** Goal of the exercise **
From the entries below, please gather each line containing the string "brown".
[Data for this task — start]
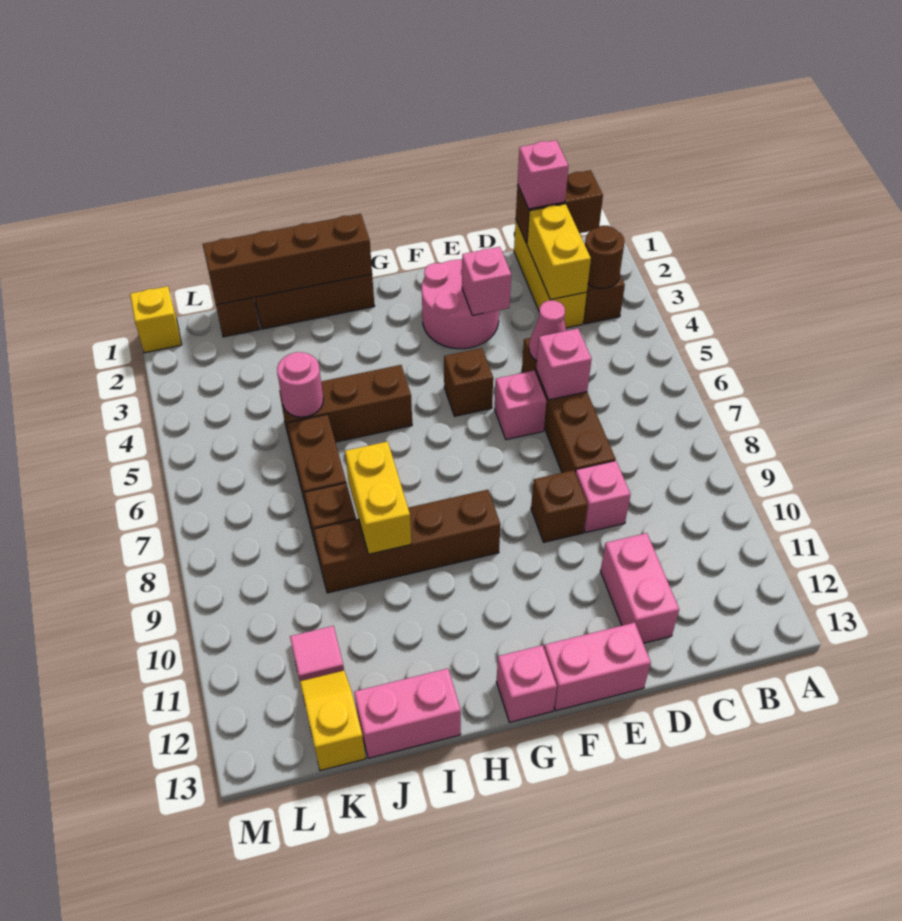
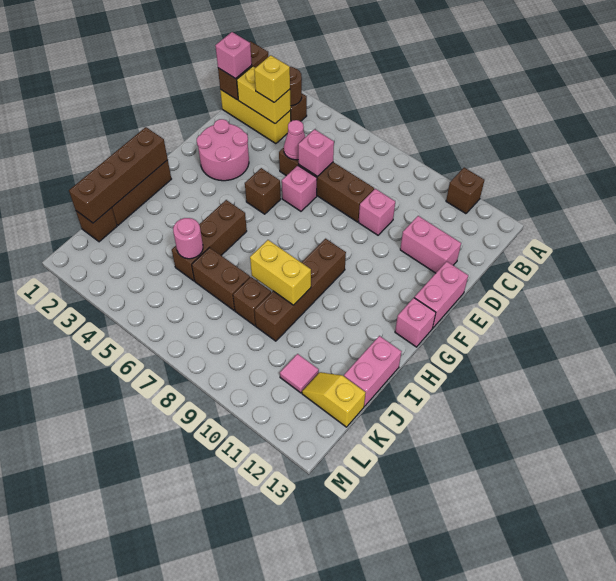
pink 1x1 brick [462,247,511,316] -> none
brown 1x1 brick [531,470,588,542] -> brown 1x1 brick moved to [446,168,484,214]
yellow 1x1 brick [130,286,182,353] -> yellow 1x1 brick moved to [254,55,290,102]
[Data for this task — finish]
[Data for this task — start]
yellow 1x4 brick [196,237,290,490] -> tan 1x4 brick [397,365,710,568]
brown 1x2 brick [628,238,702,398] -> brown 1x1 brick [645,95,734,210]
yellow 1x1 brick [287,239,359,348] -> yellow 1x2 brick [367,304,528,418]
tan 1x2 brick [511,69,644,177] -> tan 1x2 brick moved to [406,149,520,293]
[Data for this task — finish]
** Reply **
brown 1x1 brick [531,470,588,542] -> brown 1x1 brick moved to [446,168,484,214]
brown 1x2 brick [628,238,702,398] -> brown 1x1 brick [645,95,734,210]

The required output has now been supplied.